Work order: In the entries below, locate the line with "pink tile D6 level 3 -> none", then give again that line and all lines after it, exactly, with pictures omitted.

Data extracted from a collection
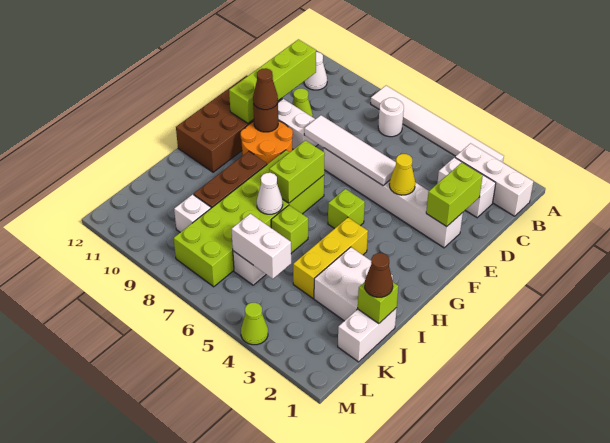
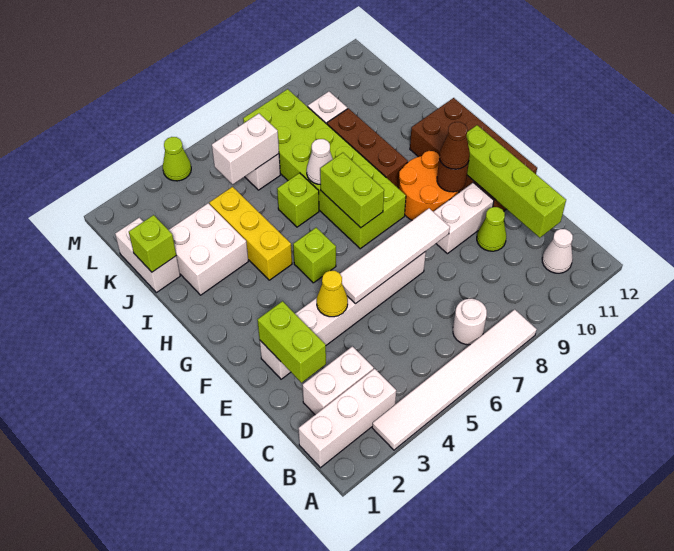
brown cone J1 level 3 -> none

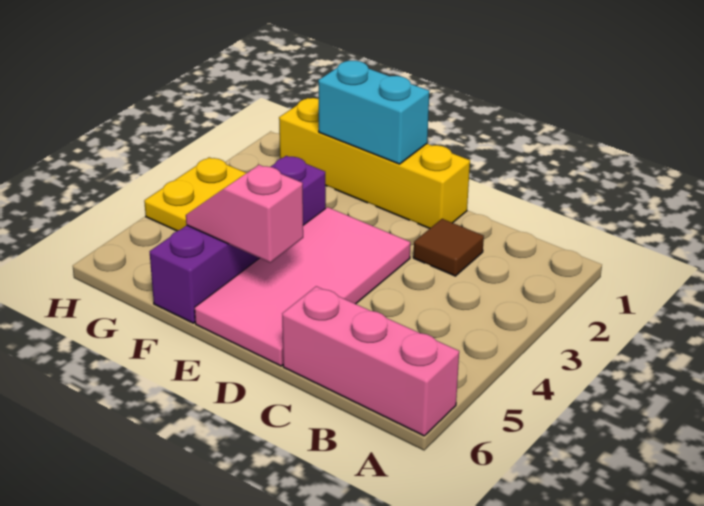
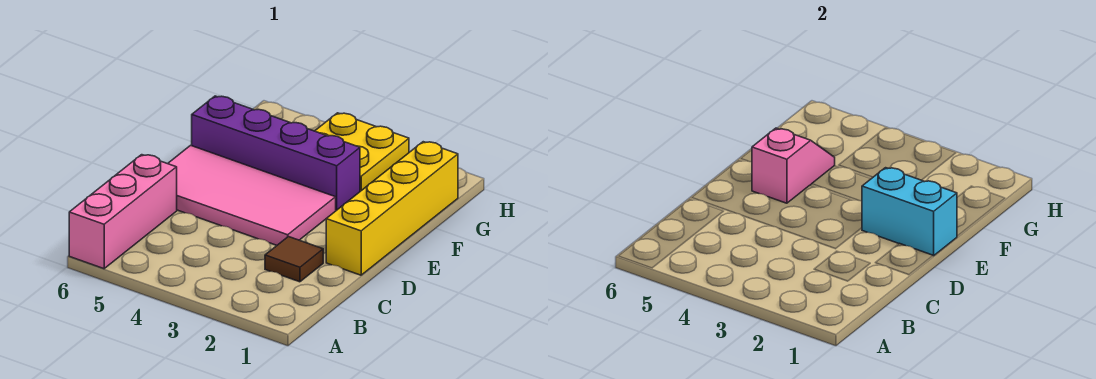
cyan brick E1:F1 level 2 -> cyan brick E1:E2 level 2

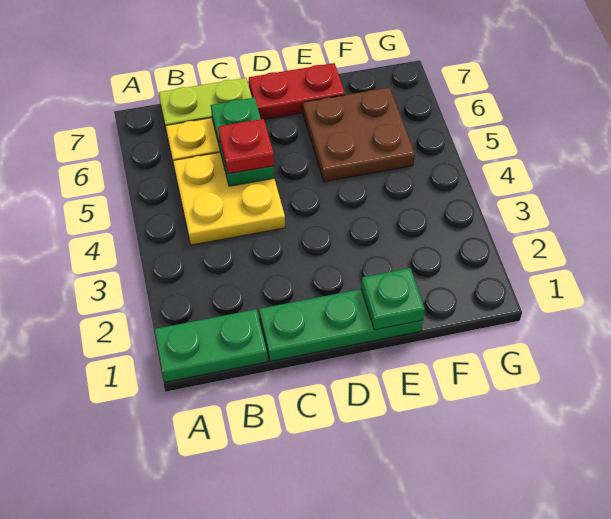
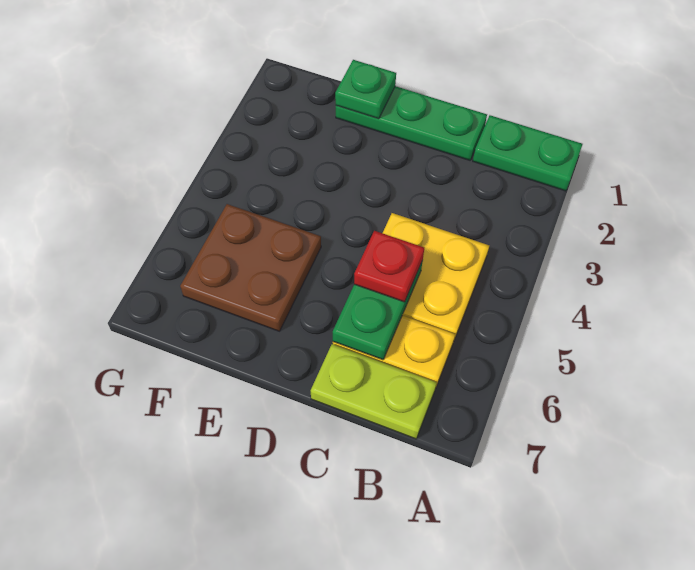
red plate D7:E7 level 1 -> none

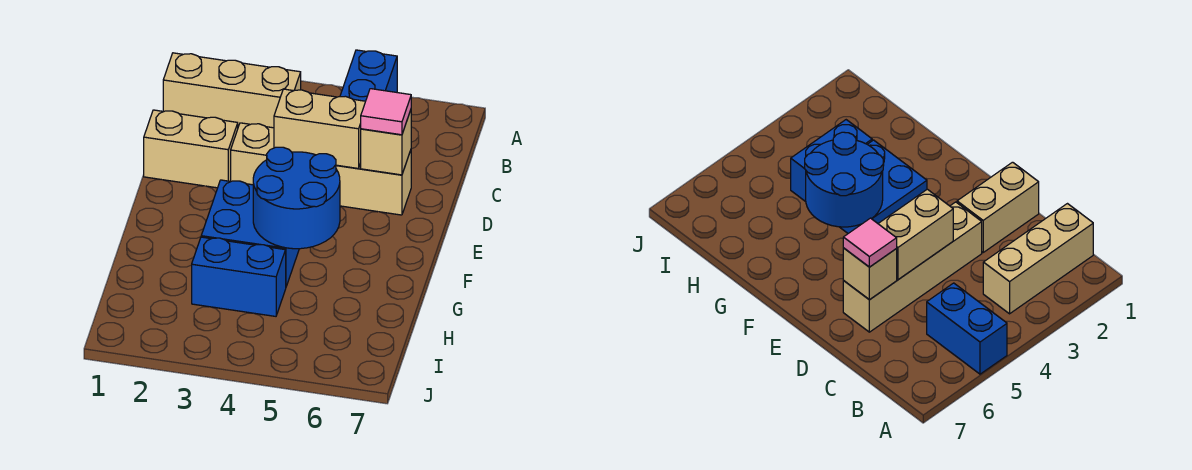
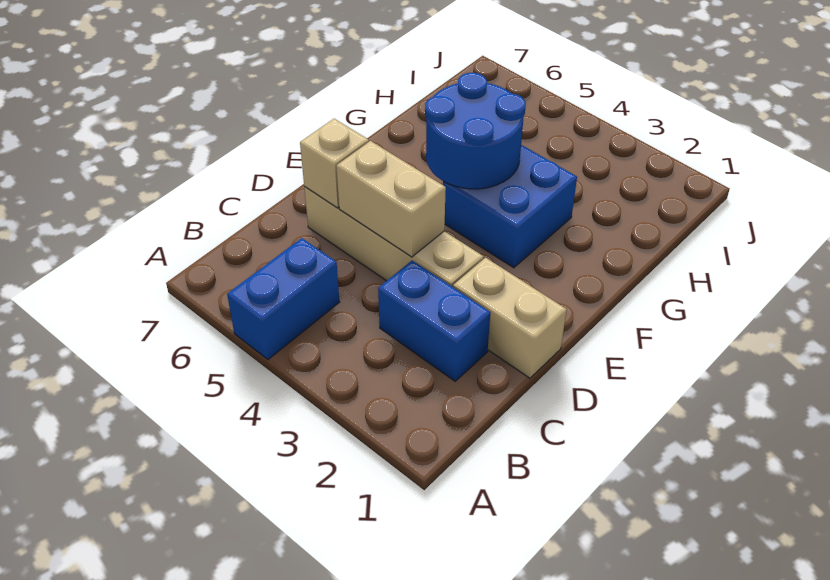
tan brick B1:B3 level 1 -> none
pink tile D6 level 3 -> none
blue brick H3:H4 level 1 -> blue brick C2:C3 level 1

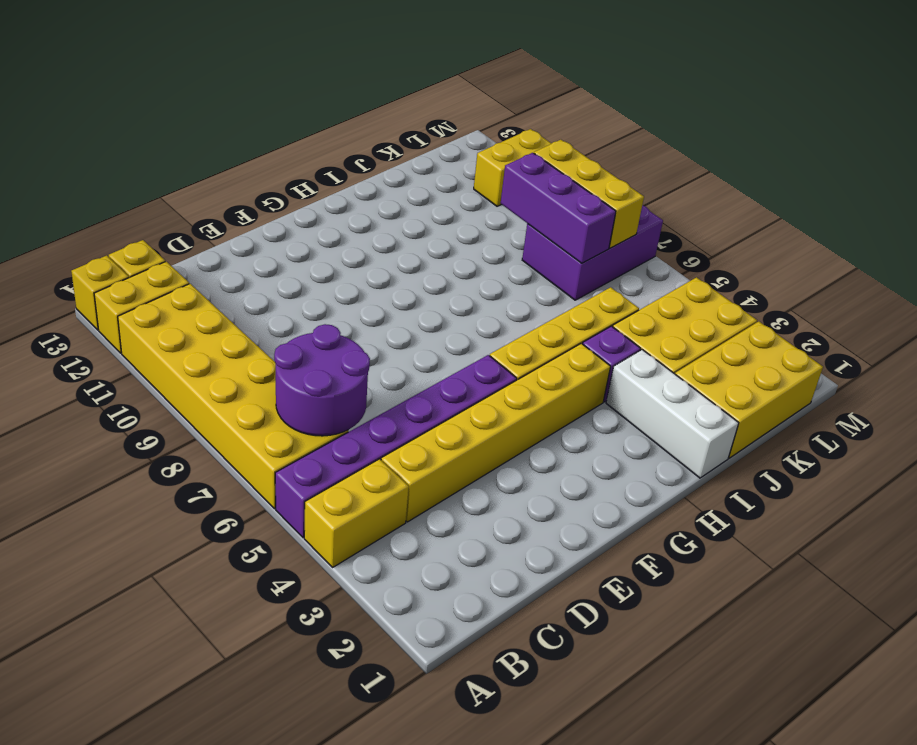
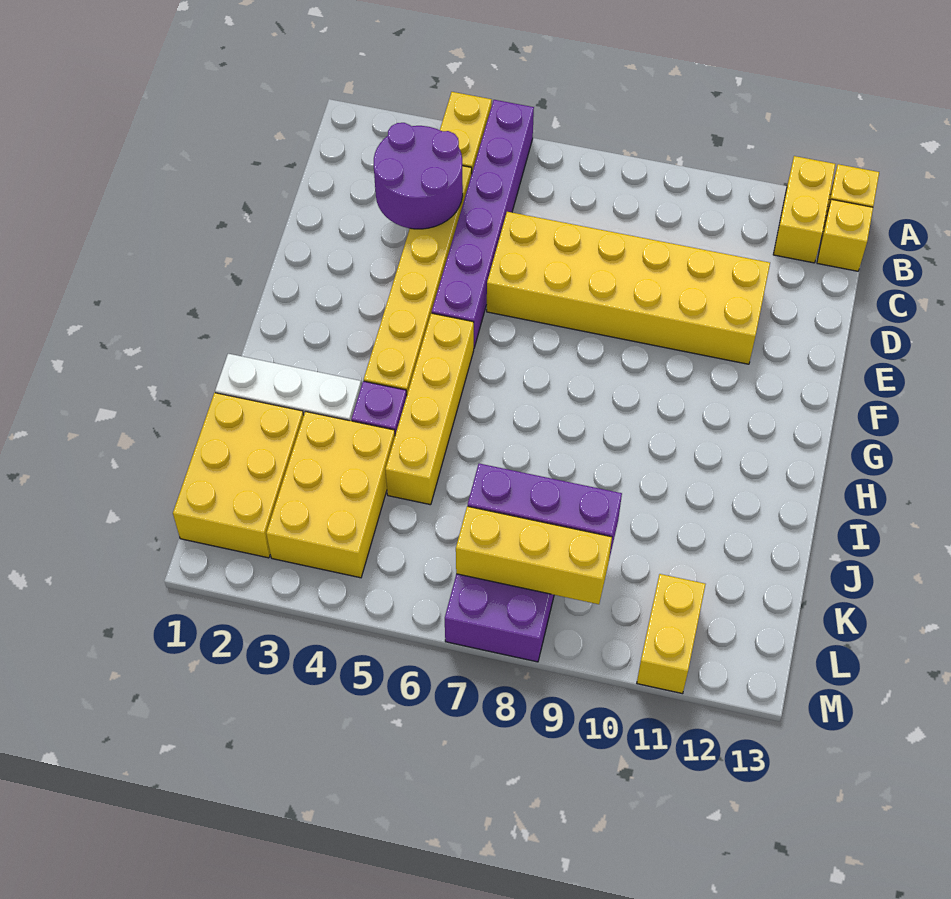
yellow brick A6:B11 level 1 -> yellow brick D6:E11 level 1
purple round brick B6:C7 level 2 -> purple round brick C3:D4 level 2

Result of the task:
pink tile D6 level 3 -> none
blue brick H3:H4 level 1 -> blue brick C2:C3 level 1

yellow brick A6:B11 level 1 -> yellow brick D6:E11 level 1
purple round brick B6:C7 level 2 -> purple round brick C3:D4 level 2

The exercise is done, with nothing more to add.